Print the lines that start the entries and continue through the one holding "425, 417, 461", please, exactly and with the pictures omitted.
※ ※ ※
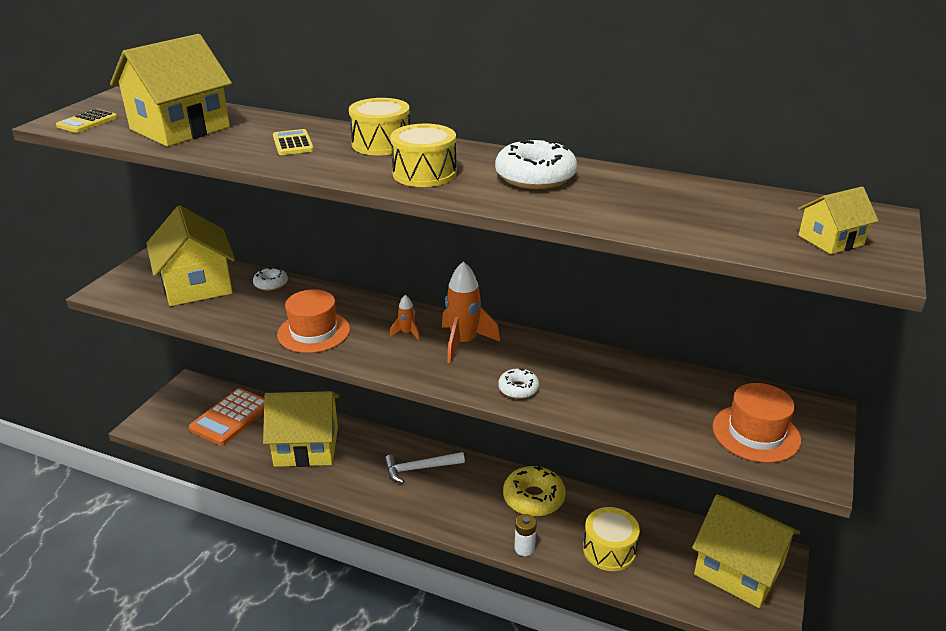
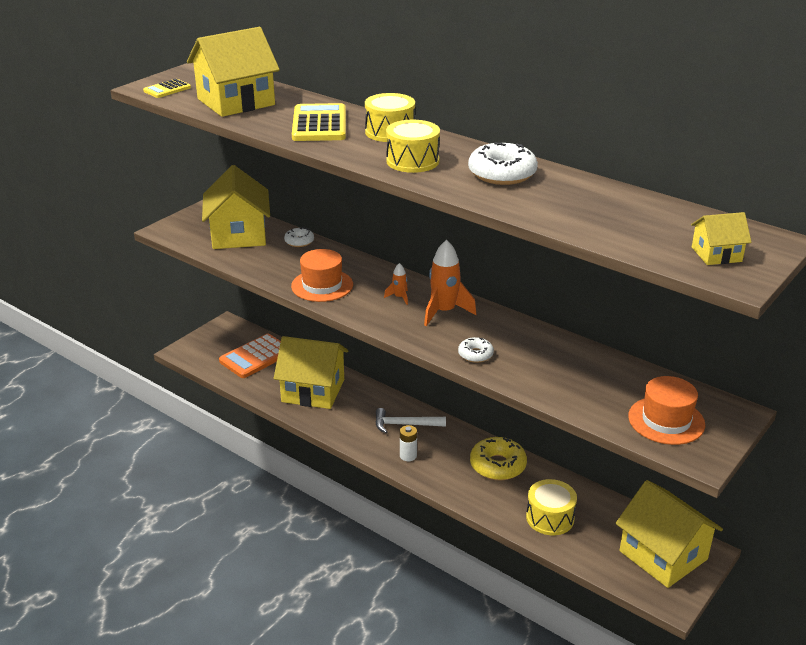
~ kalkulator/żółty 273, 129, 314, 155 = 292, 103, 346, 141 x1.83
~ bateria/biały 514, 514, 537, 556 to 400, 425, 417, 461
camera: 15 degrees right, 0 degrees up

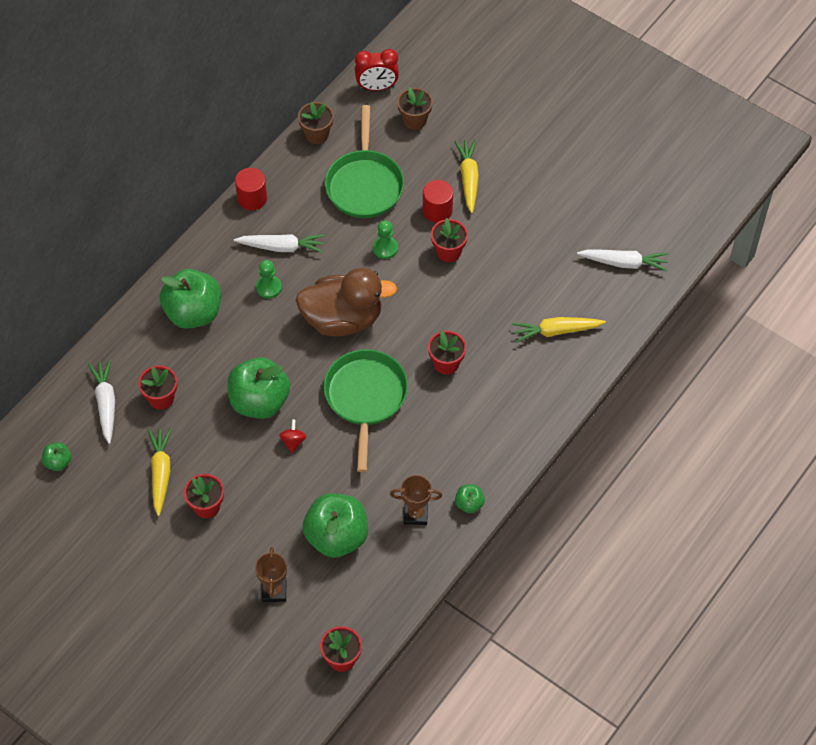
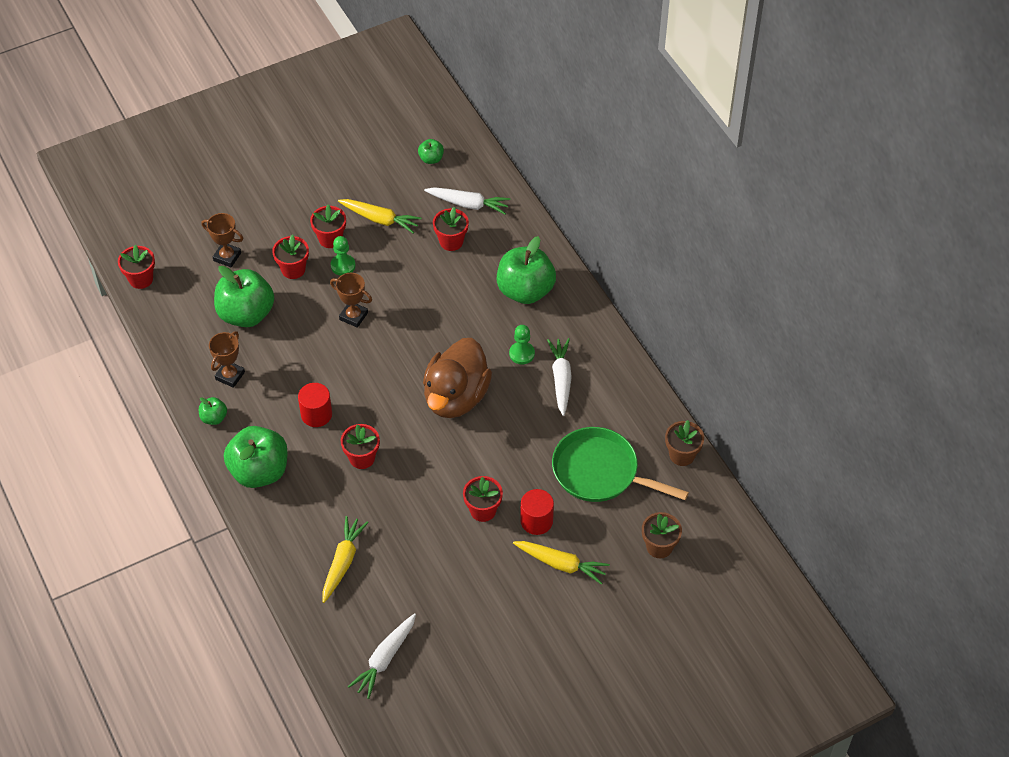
- budzik/czerwony 355, 49, 399, 91
~ walec/czerwony 235, 168, 267, 210 to 298, 383, 332, 427
~ pionek/zielony 373, 220, 398, 259 to 331, 236, 355, 276
~ marchewka/biały 234, 234, 325, 253 = 547, 338, 572, 416 150 degrees clockwise
- patelnia/zielony 323, 349, 408, 472
~ jabłko/zielony 227, 357, 290, 419 to 224, 426, 288, 488
~ bączek/czerwony 279, 419, 307, 453 to puchar/brązowy 330, 273, 372, 328
+ doniczka/czerwony 272, 234, 309, 279
camera: 115 degrees right, 5 degrees down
※ ※ ※
**Answer to this problem:**
~ kalkulator/żółty 273, 129, 314, 155 = 292, 103, 346, 141 x1.83
~ bateria/biały 514, 514, 537, 556 to 400, 425, 417, 461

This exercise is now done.